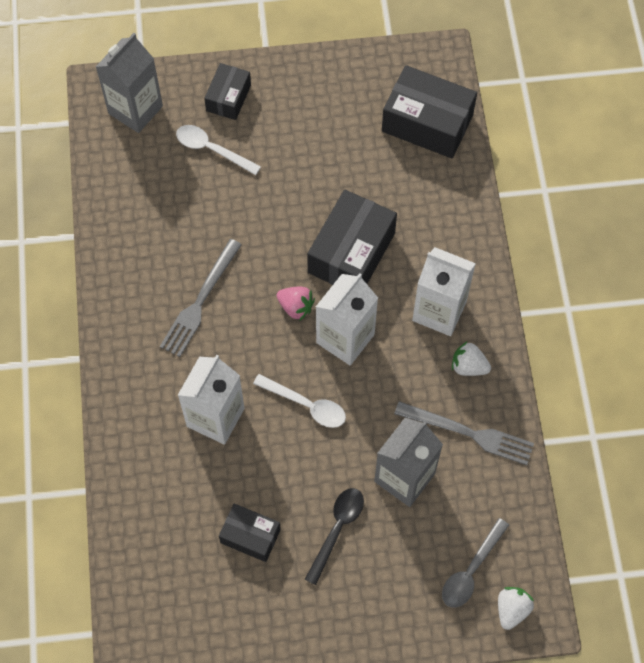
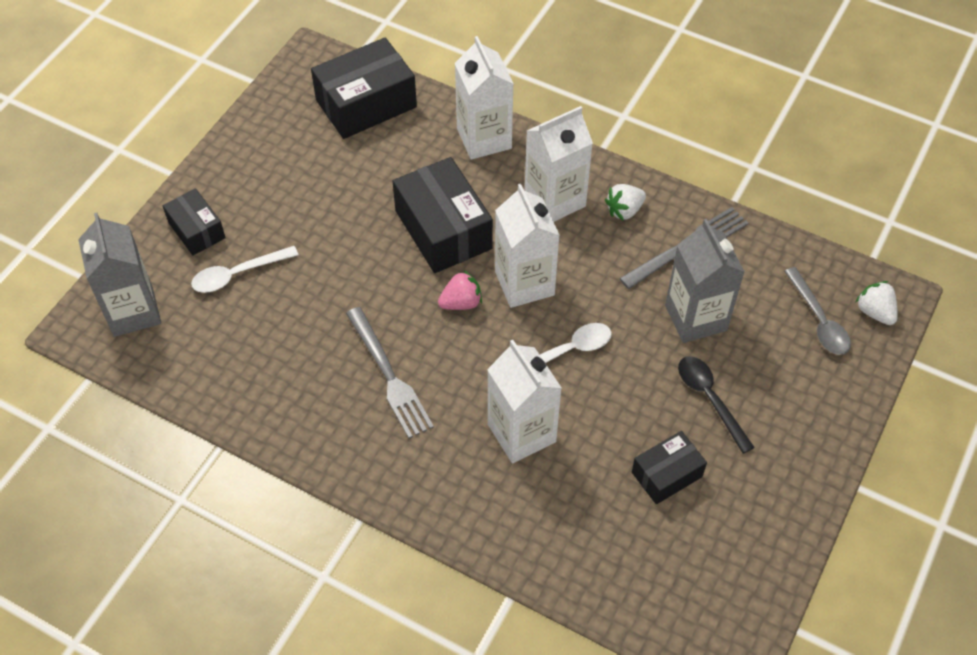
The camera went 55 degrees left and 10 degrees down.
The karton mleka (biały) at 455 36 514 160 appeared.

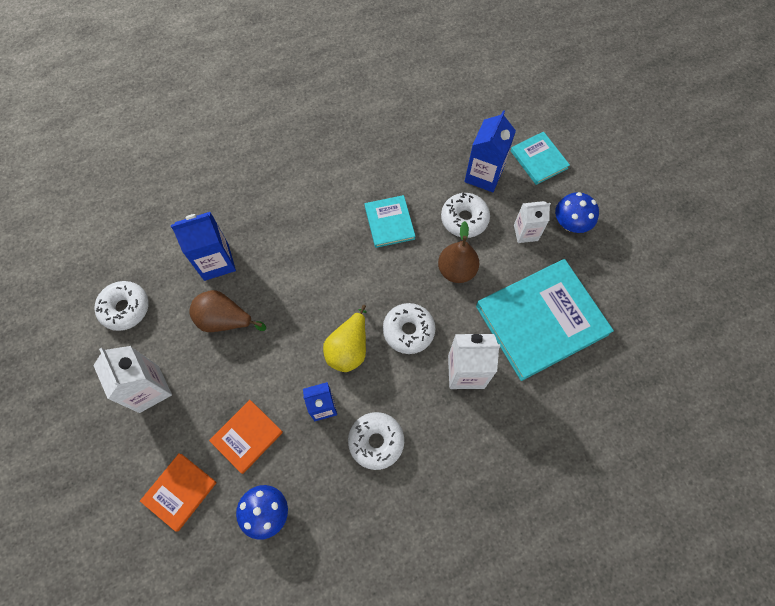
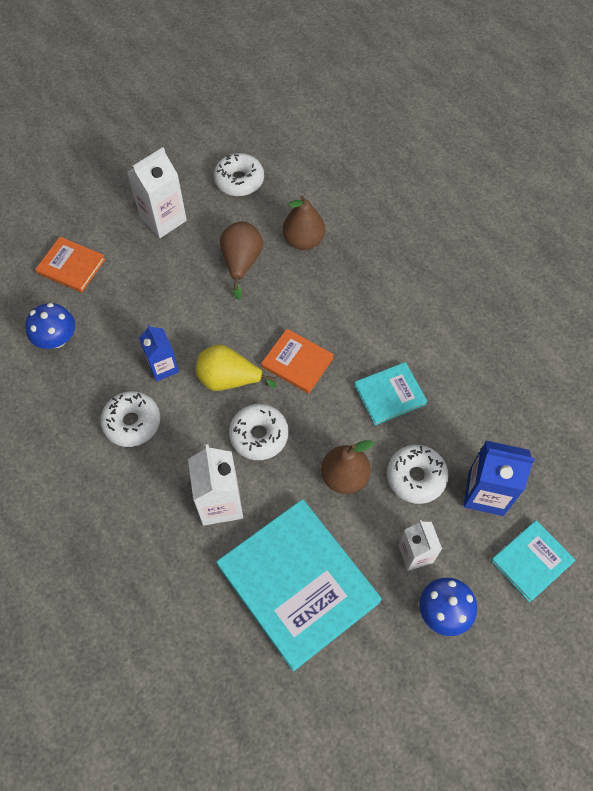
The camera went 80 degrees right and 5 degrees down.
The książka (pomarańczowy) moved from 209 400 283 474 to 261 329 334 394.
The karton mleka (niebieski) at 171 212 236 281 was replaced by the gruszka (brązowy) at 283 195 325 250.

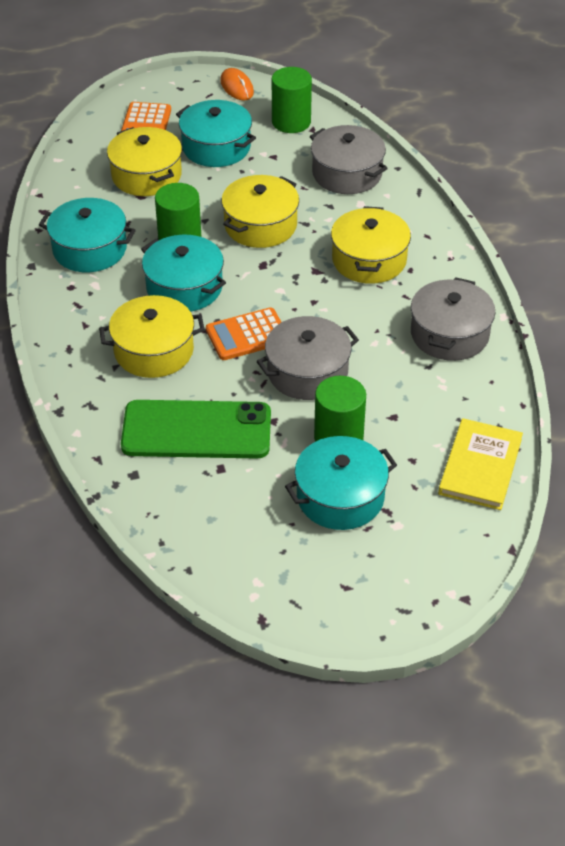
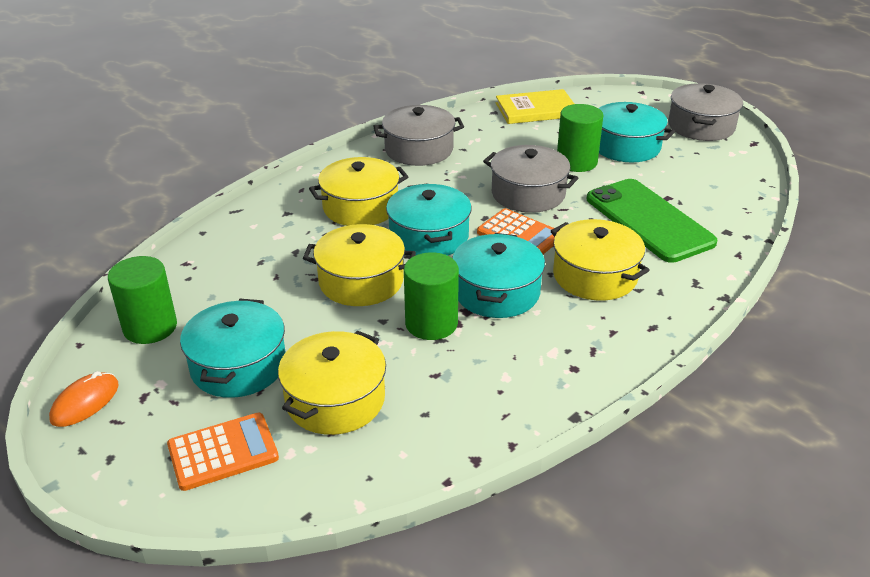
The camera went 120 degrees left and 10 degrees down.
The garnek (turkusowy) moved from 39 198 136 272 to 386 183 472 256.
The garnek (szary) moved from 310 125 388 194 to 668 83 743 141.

====

**What the exercise asks**.
If a line above holds the string "mleka", return it as it stands.

**Answer**.
The karton mleka (biały) at 455 36 514 160 appeared.
The karton mleka (niebieski) at 171 212 236 281 was replaced by the gruszka (brązowy) at 283 195 325 250.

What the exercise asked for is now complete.